*Material provided*.
>>>

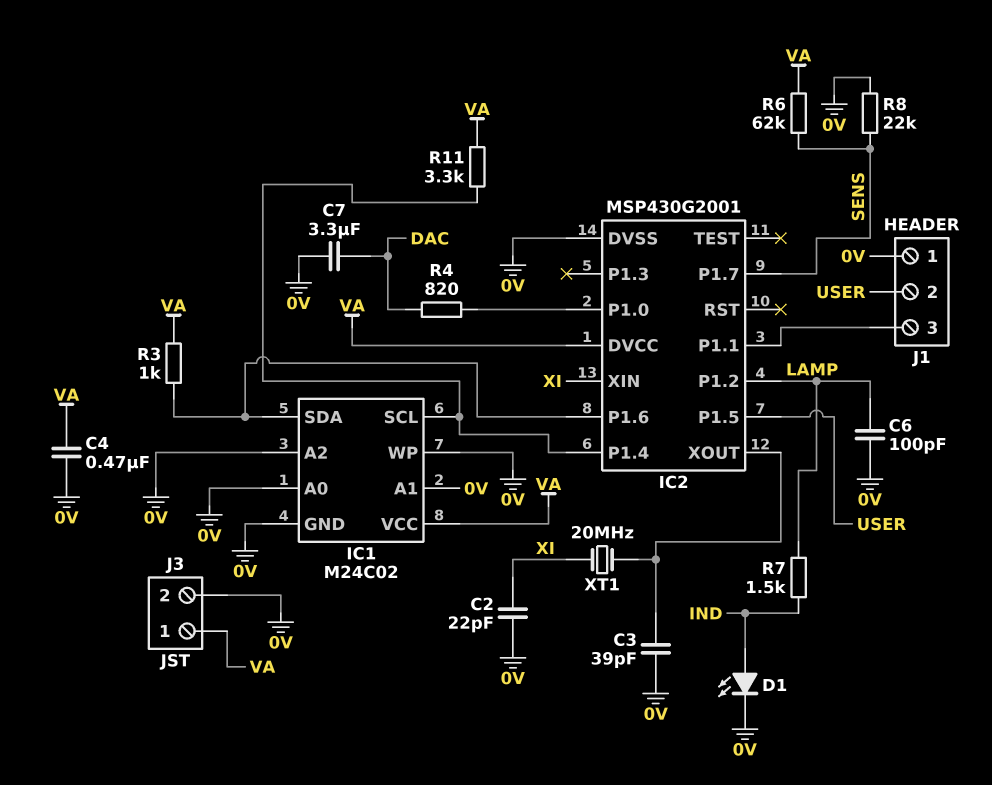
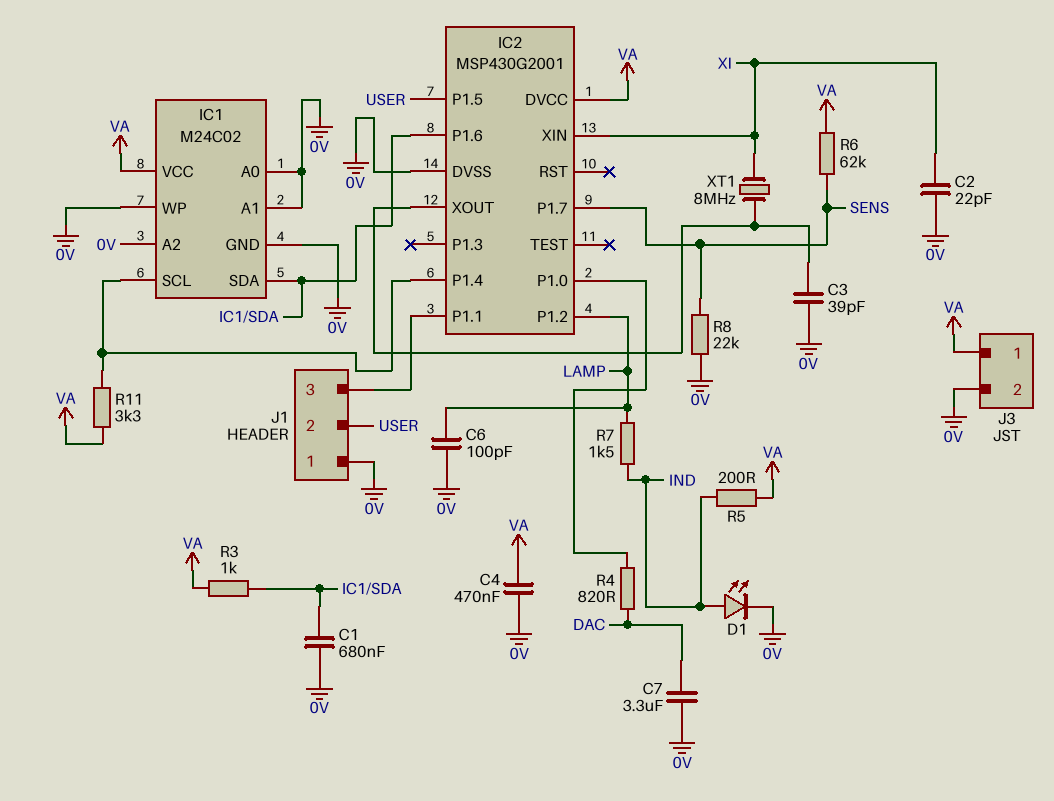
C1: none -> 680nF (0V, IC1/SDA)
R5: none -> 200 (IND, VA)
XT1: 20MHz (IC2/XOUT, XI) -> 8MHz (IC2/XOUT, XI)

<<<
>>>

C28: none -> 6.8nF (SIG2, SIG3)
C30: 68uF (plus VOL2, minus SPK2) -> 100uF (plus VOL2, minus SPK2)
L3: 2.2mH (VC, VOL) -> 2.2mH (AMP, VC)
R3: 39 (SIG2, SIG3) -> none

<<<

*Work required*. Once you reach the line with "C30: 68uF (plus" in the data above, copy it and every line after it exactly, up to and including the line with "R3: 39 (SIG2, SIG3) -> none".

*Answer space*.
C30: 68uF (plus VOL2, minus SPK2) -> 100uF (plus VOL2, minus SPK2)
L3: 2.2mH (VC, VOL) -> 2.2mH (AMP, VC)
R3: 39 (SIG2, SIG3) -> none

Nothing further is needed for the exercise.